■ To do
Before writing out the records, remove the pictures; keep everything else exact.

■ Supplied information
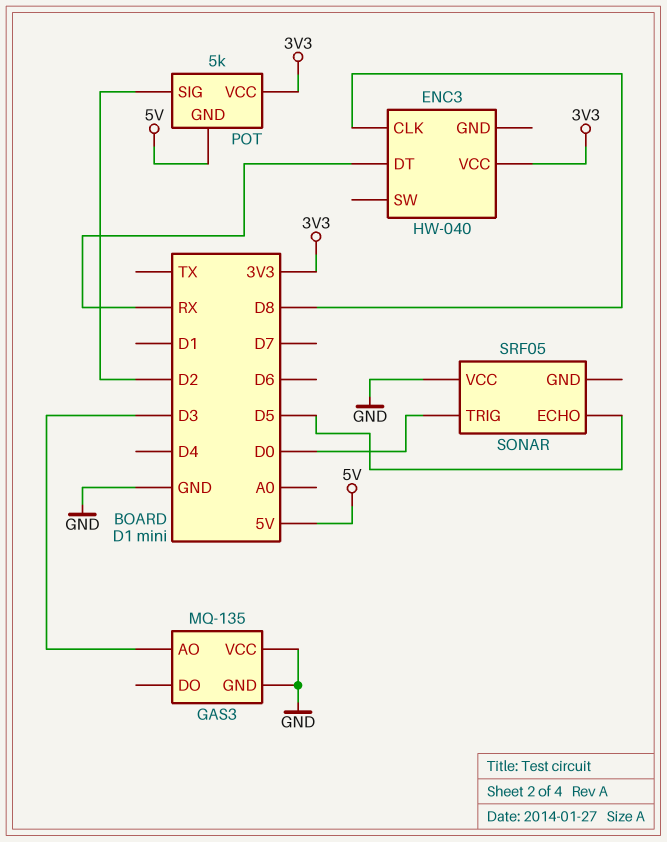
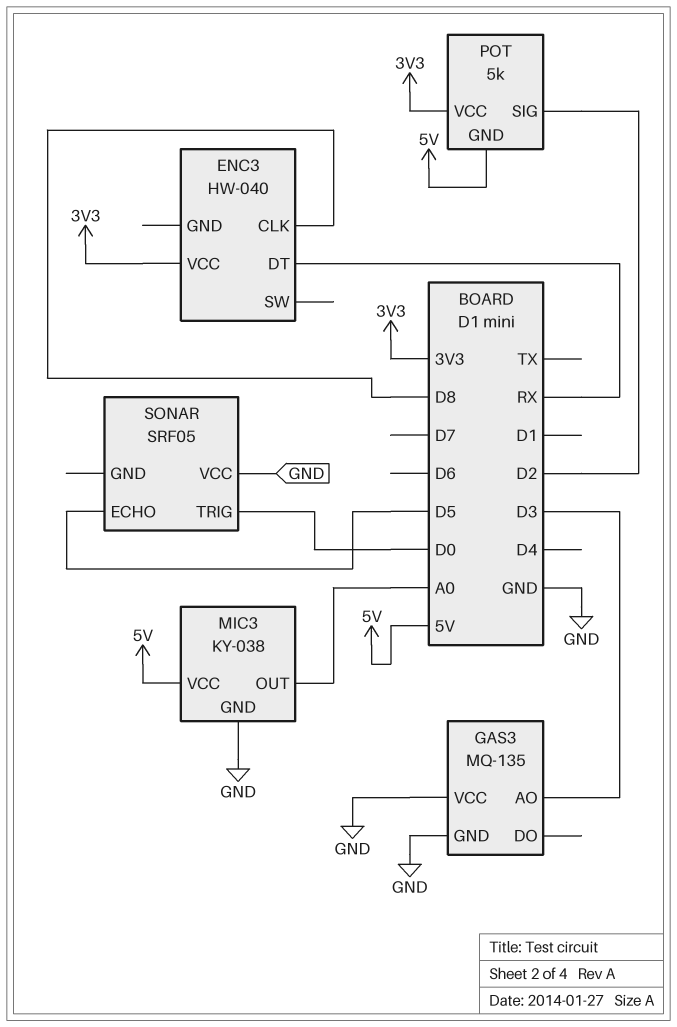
MIC3: none -> KY-038
MIC3 pin GND: none -> GND
MIC3 pin OUT: none -> A0
MIC3 pin VCC: none -> 5V

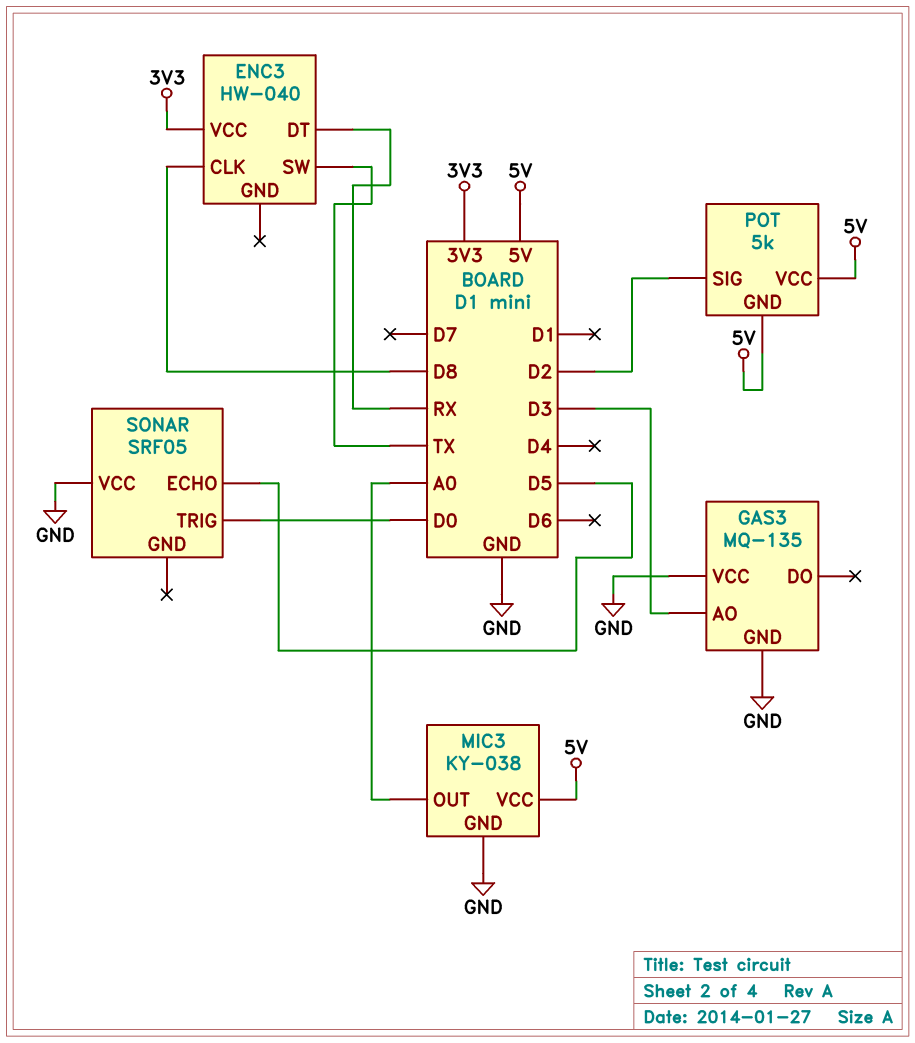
ENC3 pin SW: none -> TX
POT pin VCC: 3V3 -> 5V

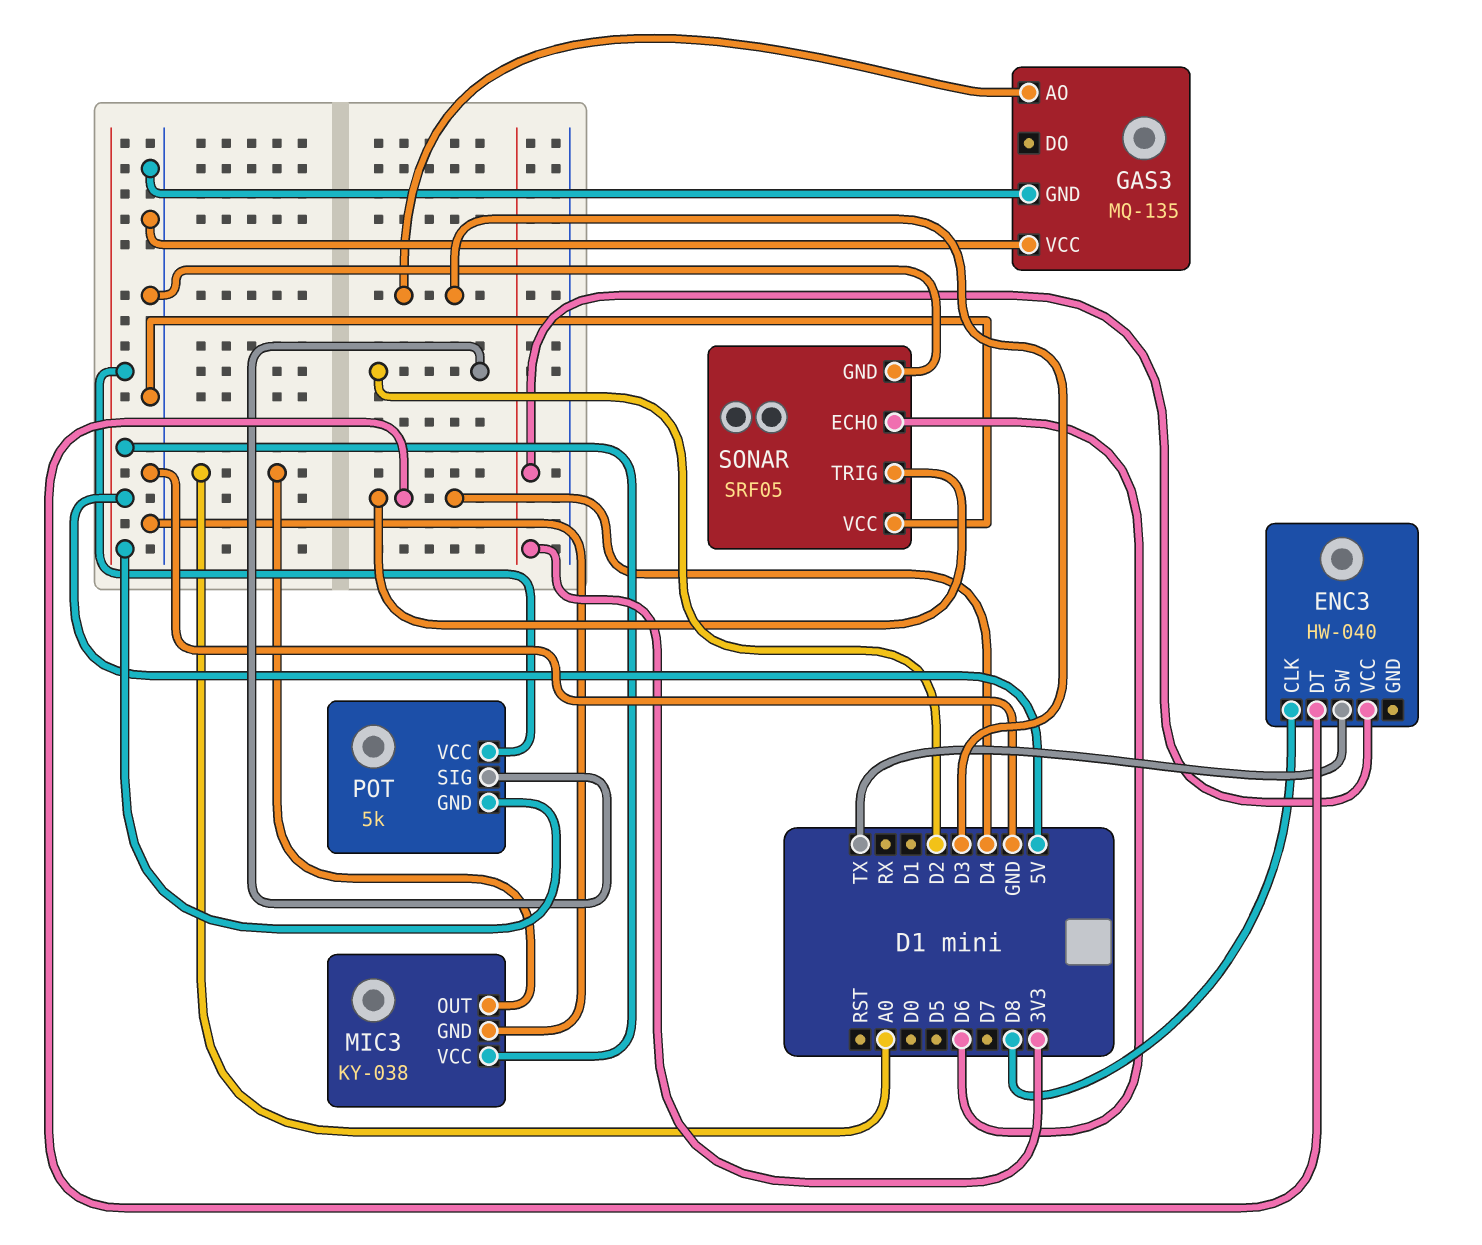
ENC3 pin DT: RX -> D4
SONAR pin ECHO: D5 -> D6
SONAR pin GND: none -> GND
SONAR pin TRIG: D0 -> D4

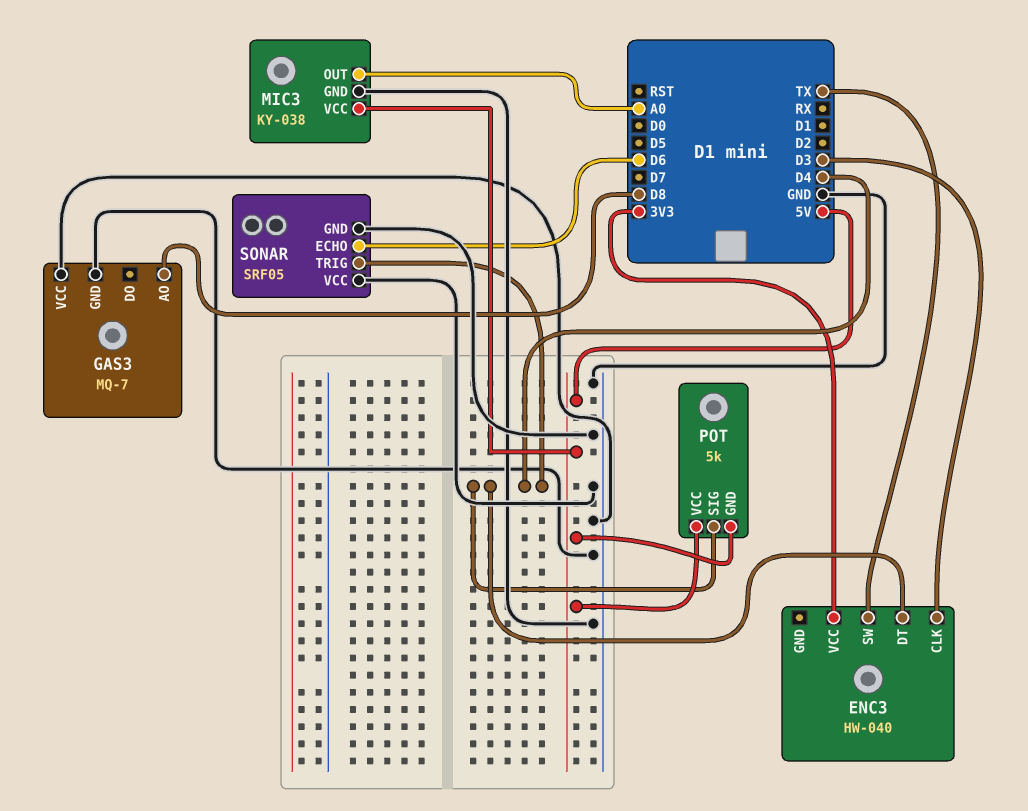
ENC3 pin CLK: D8 -> D3
GAS3: MQ-135 -> MQ-7
GAS3 pin AO: D3 -> D8
POT pin SIG: D2 -> D4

■ Answer section
MIC3: none -> KY-038
MIC3 pin GND: none -> GND
MIC3 pin OUT: none -> A0
MIC3 pin VCC: none -> 5V

ENC3 pin SW: none -> TX
POT pin VCC: 3V3 -> 5V

ENC3 pin DT: RX -> D4
SONAR pin ECHO: D5 -> D6
SONAR pin GND: none -> GND
SONAR pin TRIG: D0 -> D4

ENC3 pin CLK: D8 -> D3
GAS3: MQ-135 -> MQ-7
GAS3 pin AO: D3 -> D8
POT pin SIG: D2 -> D4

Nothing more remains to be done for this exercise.